• _Problem to work on_: Set the material down again exactly, line by line, skipping each picture.

• _Given data_:
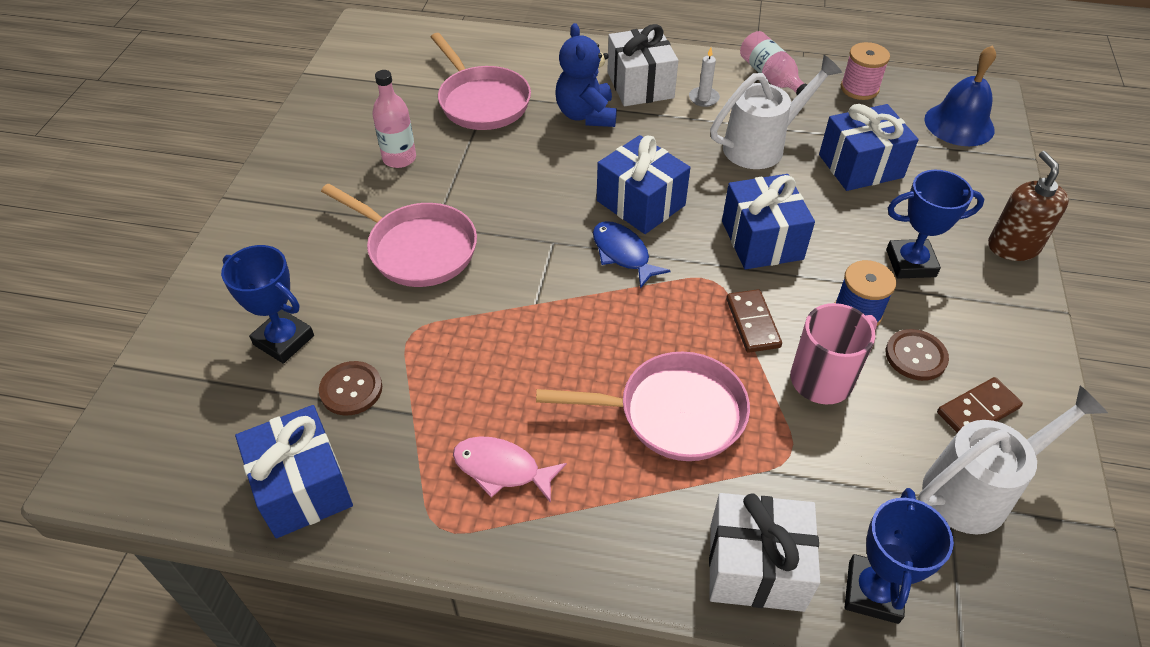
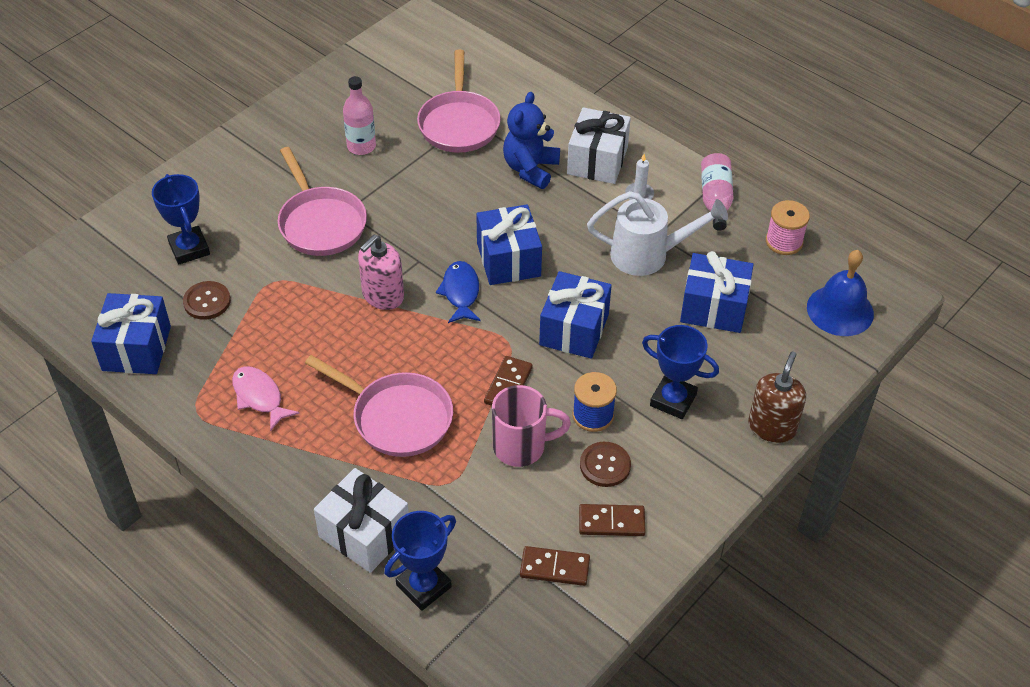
camera: 30 degrees right, 0 degrees up
(547, 293) = (383, 296): none -> pink soap dispenser
(976, 490) = (554, 568): white watering can -> brown domino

• _Response to this exercise_:
camera: 30 degrees right, 0 degrees up
(547, 293) = (383, 296): none -> pink soap dispenser
(976, 490) = (554, 568): white watering can -> brown domino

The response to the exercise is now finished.